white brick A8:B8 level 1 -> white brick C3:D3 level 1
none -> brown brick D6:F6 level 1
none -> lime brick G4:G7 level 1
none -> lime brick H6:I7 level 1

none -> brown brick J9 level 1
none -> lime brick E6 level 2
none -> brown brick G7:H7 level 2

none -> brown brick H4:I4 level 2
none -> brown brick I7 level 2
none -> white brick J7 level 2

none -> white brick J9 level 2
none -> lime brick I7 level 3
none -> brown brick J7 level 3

_ _ _ _ _ _ _

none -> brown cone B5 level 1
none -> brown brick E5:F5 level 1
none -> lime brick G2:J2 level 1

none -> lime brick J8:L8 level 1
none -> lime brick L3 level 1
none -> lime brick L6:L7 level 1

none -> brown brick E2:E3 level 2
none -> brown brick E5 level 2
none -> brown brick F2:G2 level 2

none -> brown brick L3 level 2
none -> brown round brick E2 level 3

_ _ _ _ _ _ _

(Problem statement) Above are the records; copy exactly the lines from the line with "none -> brown brick H4:I4 level 2" through the line with "none -> brown brick J7 level 3", both included.

(Response area)
none -> brown brick H4:I4 level 2
none -> brown brick I7 level 2
none -> white brick J7 level 2

none -> white brick J9 level 2
none -> lime brick I7 level 3
none -> brown brick J7 level 3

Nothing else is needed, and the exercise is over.